● **TASK ITEM**
Please reproduce, exactly and with nothing else, every line from the one containing "tv unit: (83, 411) -> (112, 234), moved" through the last line of the records below.
Start of EXTRACTED ENTRIES
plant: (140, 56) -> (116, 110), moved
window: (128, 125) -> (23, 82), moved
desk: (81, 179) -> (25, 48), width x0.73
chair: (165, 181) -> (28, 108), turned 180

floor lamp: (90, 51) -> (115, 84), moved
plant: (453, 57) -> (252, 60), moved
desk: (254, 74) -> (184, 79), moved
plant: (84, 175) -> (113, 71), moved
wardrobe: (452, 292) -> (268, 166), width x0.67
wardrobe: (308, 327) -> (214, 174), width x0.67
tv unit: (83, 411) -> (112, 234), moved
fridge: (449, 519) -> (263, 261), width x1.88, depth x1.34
End of EXTRACTED ENTRIES
● **RESULT OF THIS TASK**
tv unit: (83, 411) -> (112, 234), moved
fridge: (449, 519) -> (263, 261), width x1.88, depth x1.34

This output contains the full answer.